• [Object matching data]:
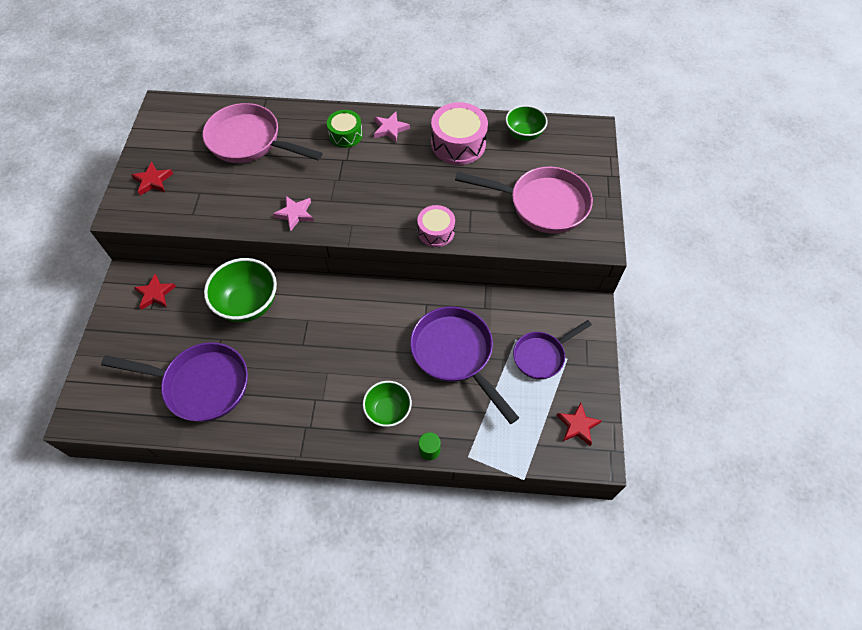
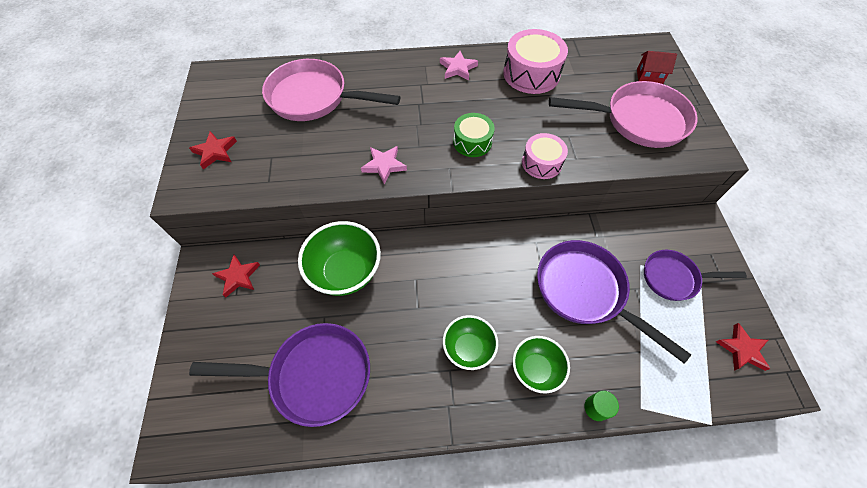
camera: 10 degrees left, 0 degrees up
(345, 135) = (414, 79): green drum -> green drum (472, 142)
(524, 134) = (592, 57): green bowl -> green bowl (468, 348)
(542, 356) = (674, 278): purple pan -> purple pan turned 45 degrees clockwise
(572, 161) = (649, 76): none -> red house

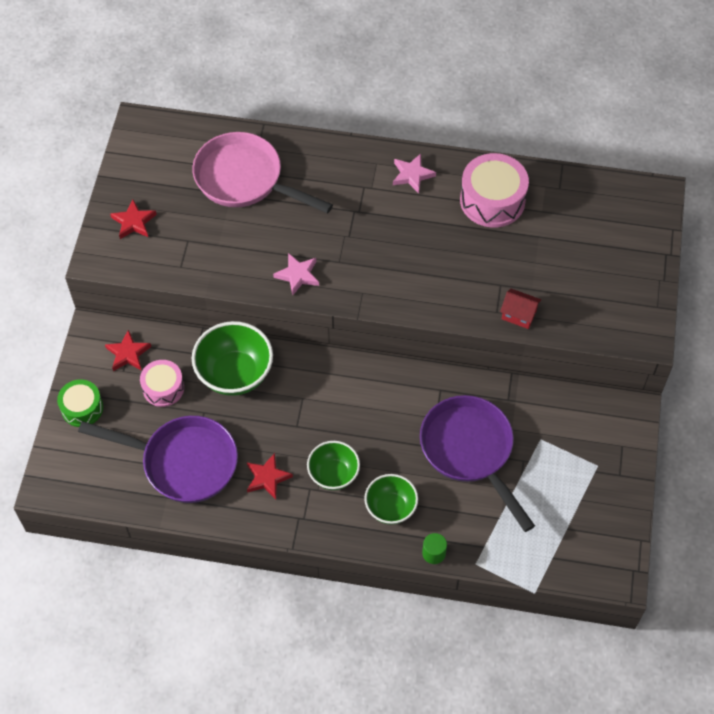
camera: 15 degrees right, 0 degrees up
(472, 142) = (396, 269): green drum -> green drum (82, 408)
(541, 163) = (458, 309): pink drum -> pink drum (163, 388)
(638, 120) = (584, 284): pink pan -> none
(649, 76) = (626, 233): red house -> red house (518, 315)
(674, 278) = (569, 460): purple pan -> none
(742, 349) = (600, 541): red star -> red star (267, 478)

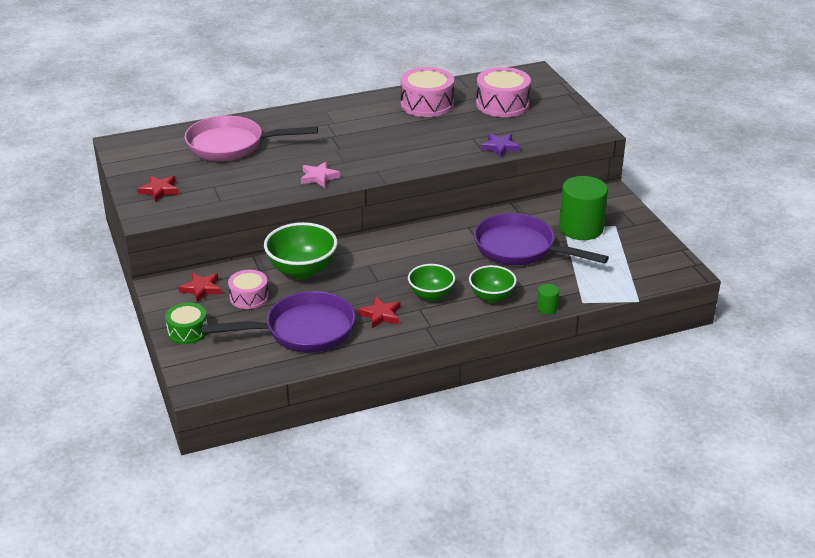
camera: 30 degrees left, 25 degrees down
(412, 175) = (358, 109): pink star -> none
(518, 315) = (500, 147): red house -> purple star
(556, 451) = (581, 228): none -> green cylinder
(576, 239) = (502, 104): none -> pink drum

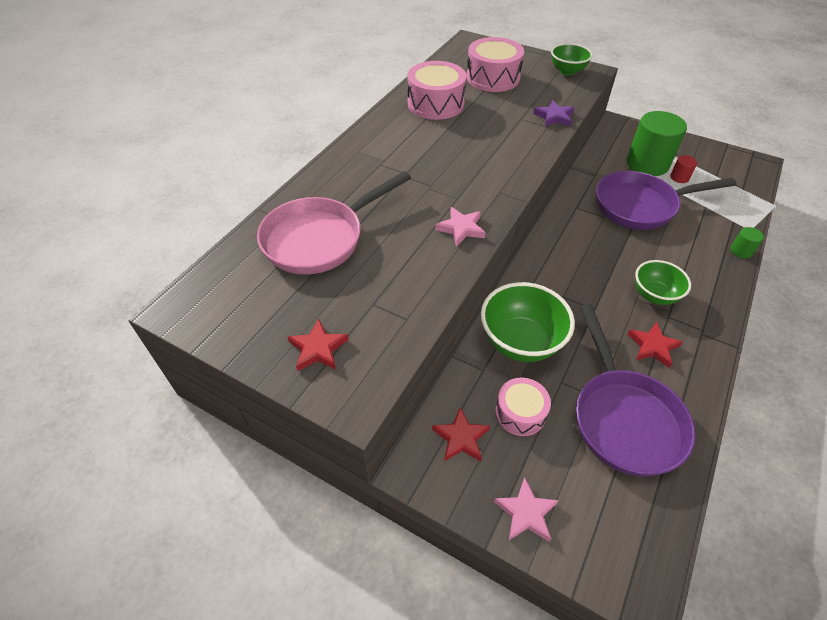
camera: 40 degrees left, 15 degrees up
(187, 331) = (526, 513): green drum -> pink star
(303, 331) = (624, 418): purple pan -> purple pan turned 135 degrees clockwise
(491, 297) = (693, 266): green bowl -> green bowl (567, 71)
(590, 248) = (679, 177): none -> red cylinder

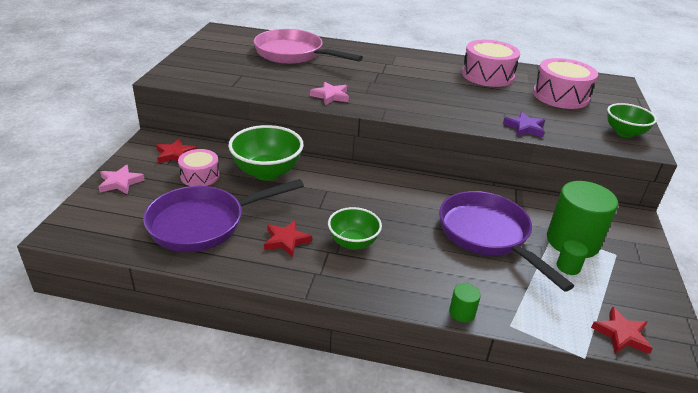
camera: 70 degrees right, 15 degrees down
(318, 349) = (200, 64): red star -> red star (621, 334)
(679, 177) = (568, 267): red cylinder -> green cylinder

• [Your objective]: Please copy out from the data above, without any picture, exactly the lines running from the one that holds "(542, 356) = (674, 278): purple" through the one that holds "(187, 331) = (526, 513): green", and nothing beyond them.

• [Solution for this task]:
(542, 356) = (674, 278): purple pan -> purple pan turned 45 degrees clockwise
(572, 161) = (649, 76): none -> red house

camera: 15 degrees right, 0 degrees up
(472, 142) = (396, 269): green drum -> green drum (82, 408)
(541, 163) = (458, 309): pink drum -> pink drum (163, 388)
(638, 120) = (584, 284): pink pan -> none
(649, 76) = (626, 233): red house -> red house (518, 315)
(674, 278) = (569, 460): purple pan -> none
(742, 349) = (600, 541): red star -> red star (267, 478)

camera: 30 degrees left, 25 degrees down
(412, 175) = (358, 109): pink star -> none
(518, 315) = (500, 147): red house -> purple star
(556, 451) = (581, 228): none -> green cylinder
(576, 239) = (502, 104): none -> pink drum

camera: 40 degrees left, 15 degrees up
(187, 331) = (526, 513): green drum -> pink star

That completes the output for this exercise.